##### Dataset #####

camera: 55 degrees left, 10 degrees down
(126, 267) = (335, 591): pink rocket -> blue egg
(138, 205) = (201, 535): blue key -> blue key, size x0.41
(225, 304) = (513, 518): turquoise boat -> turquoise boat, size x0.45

#####
##### Dataset #####

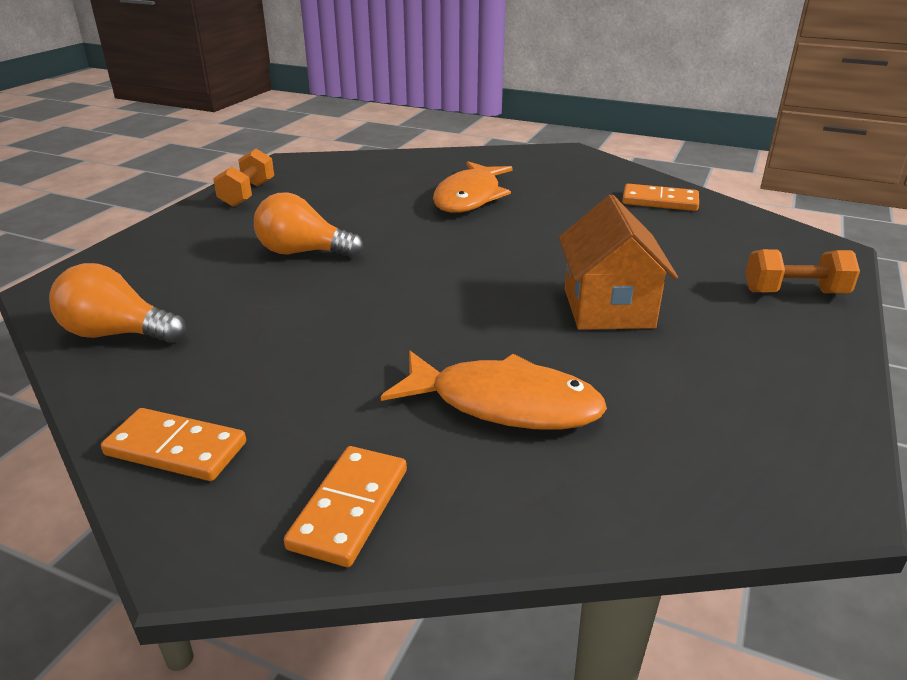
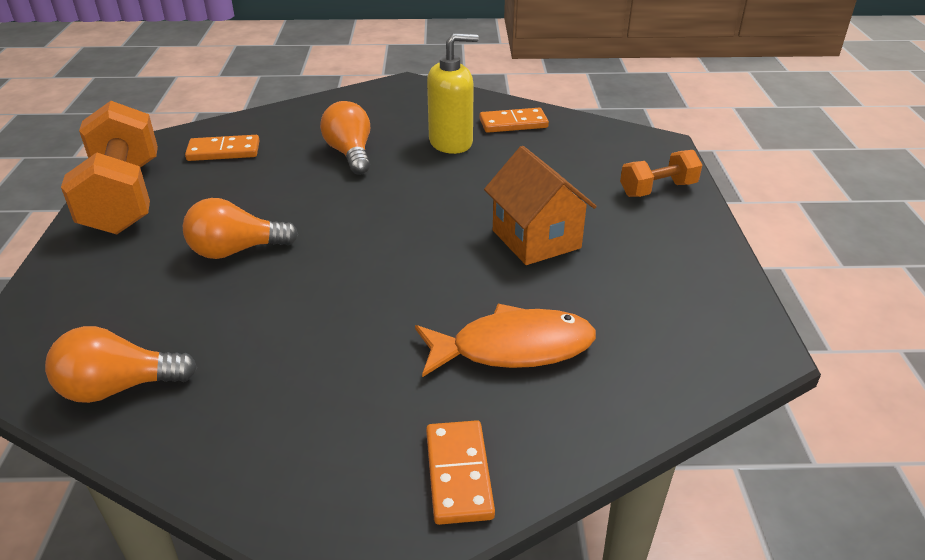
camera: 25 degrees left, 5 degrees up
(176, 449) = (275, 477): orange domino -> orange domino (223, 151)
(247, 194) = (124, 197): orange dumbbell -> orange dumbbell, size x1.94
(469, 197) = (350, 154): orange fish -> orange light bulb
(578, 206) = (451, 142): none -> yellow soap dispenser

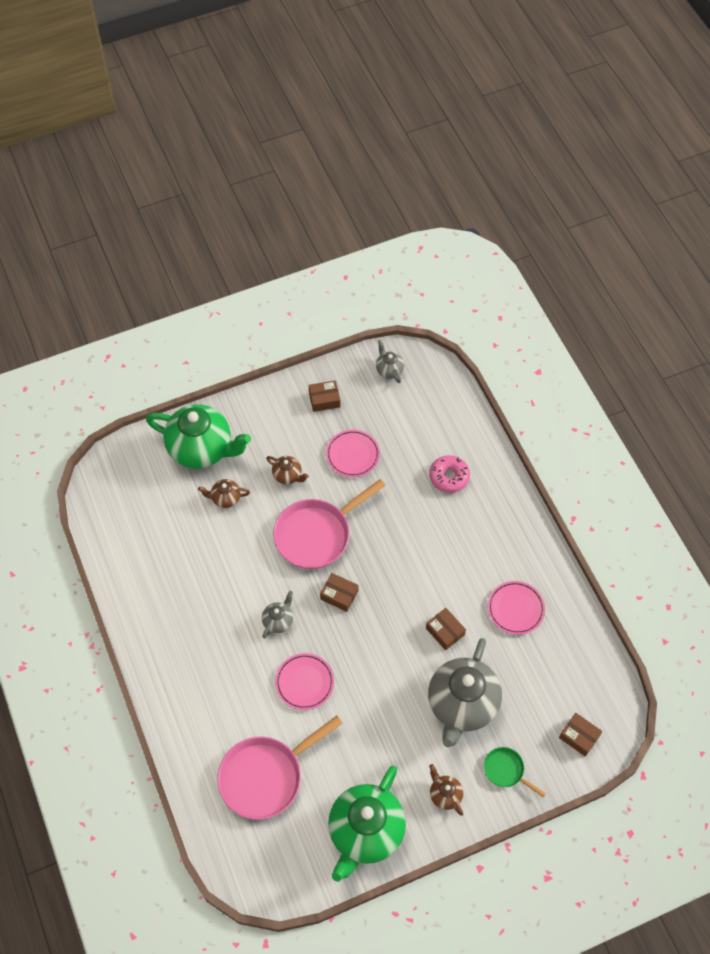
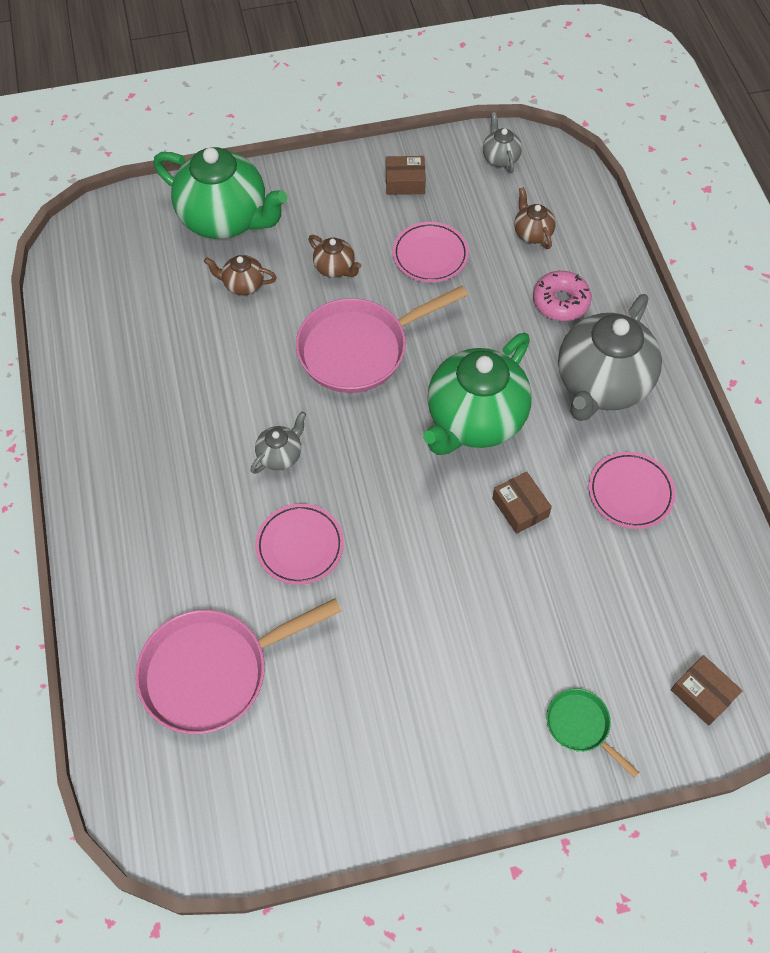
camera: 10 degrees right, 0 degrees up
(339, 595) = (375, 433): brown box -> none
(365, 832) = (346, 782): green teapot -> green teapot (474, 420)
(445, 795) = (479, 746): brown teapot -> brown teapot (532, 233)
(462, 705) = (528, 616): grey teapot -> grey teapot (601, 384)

#####
##### Dataset #####

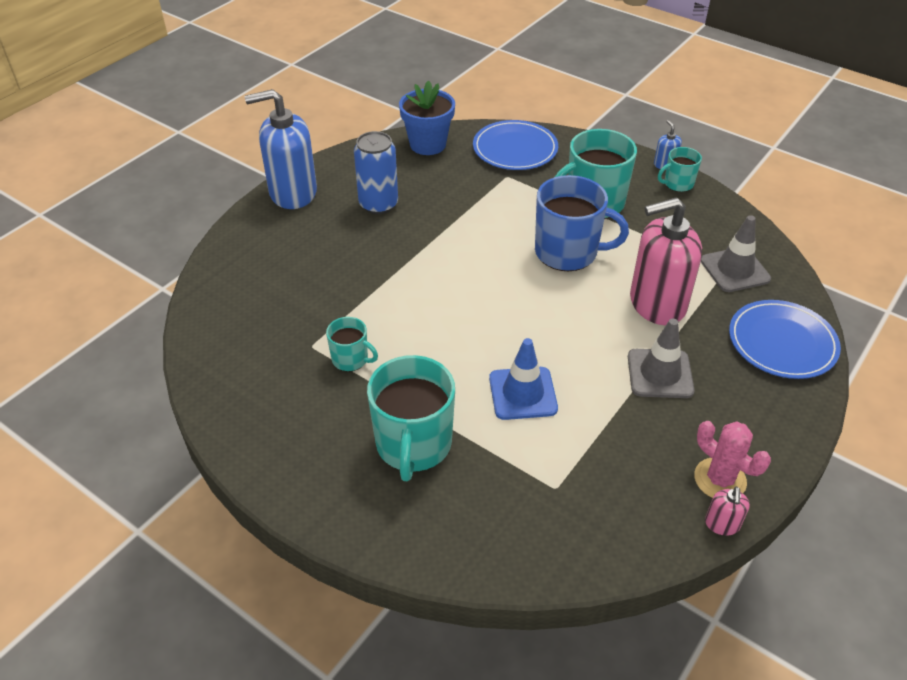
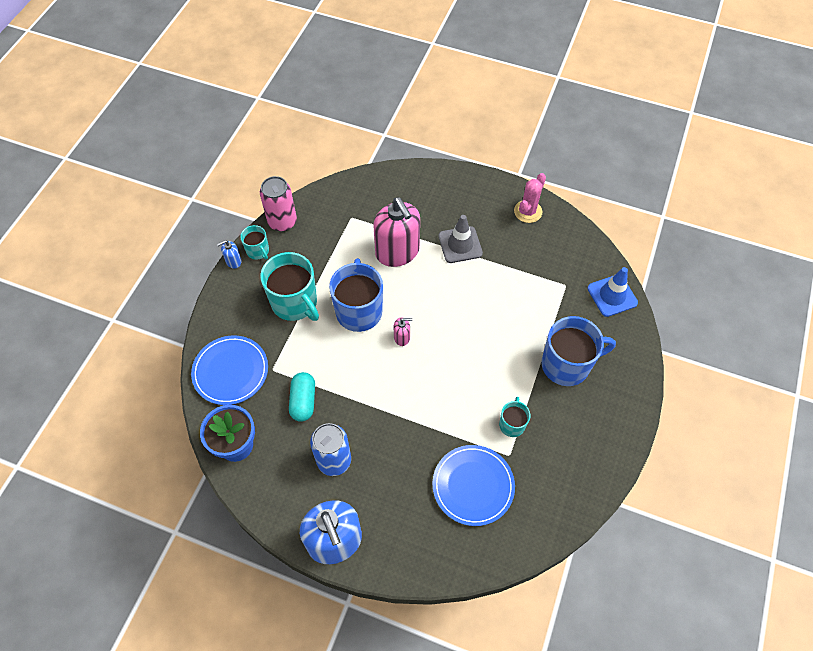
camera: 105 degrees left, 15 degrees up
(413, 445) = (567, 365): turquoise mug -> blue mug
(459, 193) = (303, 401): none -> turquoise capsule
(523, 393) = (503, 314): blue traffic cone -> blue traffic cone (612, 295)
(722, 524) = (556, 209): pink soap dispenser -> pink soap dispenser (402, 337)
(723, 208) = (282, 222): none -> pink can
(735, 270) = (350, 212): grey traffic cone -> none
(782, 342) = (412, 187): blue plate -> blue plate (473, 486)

#####

Activity ▸ Across the data, how many lines have the word "brown" in them? Respond with the number alone.

Answer to this task ▸ 2